Retype, word for word, each line between the lines holding "pink arrow: (71, 86) -> (63, 85), turned 30" and "blue triangle: (699, 87)", inclusive, and leave the rest of the data alone.

[Opening Records for the exercise section]

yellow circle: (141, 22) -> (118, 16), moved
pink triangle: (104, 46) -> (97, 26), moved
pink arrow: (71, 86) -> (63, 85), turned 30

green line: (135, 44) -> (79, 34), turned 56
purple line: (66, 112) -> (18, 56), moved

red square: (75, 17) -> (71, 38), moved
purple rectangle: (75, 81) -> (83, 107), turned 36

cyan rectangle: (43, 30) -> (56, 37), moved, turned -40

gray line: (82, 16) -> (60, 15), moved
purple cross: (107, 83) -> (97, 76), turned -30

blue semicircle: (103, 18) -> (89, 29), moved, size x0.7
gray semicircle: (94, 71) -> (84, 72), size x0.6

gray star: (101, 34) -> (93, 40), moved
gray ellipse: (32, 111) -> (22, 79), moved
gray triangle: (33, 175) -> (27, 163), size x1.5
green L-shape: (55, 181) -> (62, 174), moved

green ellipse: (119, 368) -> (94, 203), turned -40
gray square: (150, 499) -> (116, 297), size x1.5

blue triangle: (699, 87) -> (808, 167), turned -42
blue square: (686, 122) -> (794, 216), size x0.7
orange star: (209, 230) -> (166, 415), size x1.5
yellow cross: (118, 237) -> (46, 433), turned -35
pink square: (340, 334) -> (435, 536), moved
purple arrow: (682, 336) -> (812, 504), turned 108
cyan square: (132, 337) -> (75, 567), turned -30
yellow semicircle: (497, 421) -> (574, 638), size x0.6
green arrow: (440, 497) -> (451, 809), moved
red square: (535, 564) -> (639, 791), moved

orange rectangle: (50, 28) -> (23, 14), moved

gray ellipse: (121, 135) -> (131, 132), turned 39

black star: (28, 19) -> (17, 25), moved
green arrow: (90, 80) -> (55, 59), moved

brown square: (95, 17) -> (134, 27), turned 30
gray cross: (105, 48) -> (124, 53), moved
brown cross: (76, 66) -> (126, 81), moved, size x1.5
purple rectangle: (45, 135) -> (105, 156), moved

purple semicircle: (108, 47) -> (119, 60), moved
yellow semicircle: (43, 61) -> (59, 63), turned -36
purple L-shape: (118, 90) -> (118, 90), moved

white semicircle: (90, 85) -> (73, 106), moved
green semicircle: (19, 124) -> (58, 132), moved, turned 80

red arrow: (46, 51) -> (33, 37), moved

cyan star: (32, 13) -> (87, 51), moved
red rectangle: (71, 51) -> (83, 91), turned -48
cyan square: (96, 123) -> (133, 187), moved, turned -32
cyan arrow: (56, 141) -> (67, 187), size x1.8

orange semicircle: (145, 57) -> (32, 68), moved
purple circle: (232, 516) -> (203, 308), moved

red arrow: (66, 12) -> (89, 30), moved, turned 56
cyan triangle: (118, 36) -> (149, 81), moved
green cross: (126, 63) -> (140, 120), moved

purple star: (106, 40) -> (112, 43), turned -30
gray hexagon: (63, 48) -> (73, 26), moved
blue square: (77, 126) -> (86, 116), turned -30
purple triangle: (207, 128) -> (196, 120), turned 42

[Closing Records for the exercise section]

▸ Task solution:
pink arrow: (71, 86) -> (63, 85), turned 30

green line: (135, 44) -> (79, 34), turned 56
purple line: (66, 112) -> (18, 56), moved

red square: (75, 17) -> (71, 38), moved
purple rectangle: (75, 81) -> (83, 107), turned 36

cyan rectangle: (43, 30) -> (56, 37), moved, turned -40

gray line: (82, 16) -> (60, 15), moved
purple cross: (107, 83) -> (97, 76), turned -30

blue semicircle: (103, 18) -> (89, 29), moved, size x0.7
gray semicircle: (94, 71) -> (84, 72), size x0.6

gray star: (101, 34) -> (93, 40), moved
gray ellipse: (32, 111) -> (22, 79), moved
gray triangle: (33, 175) -> (27, 163), size x1.5
green L-shape: (55, 181) -> (62, 174), moved

green ellipse: (119, 368) -> (94, 203), turned -40
gray square: (150, 499) -> (116, 297), size x1.5

blue triangle: (699, 87) -> (808, 167), turned -42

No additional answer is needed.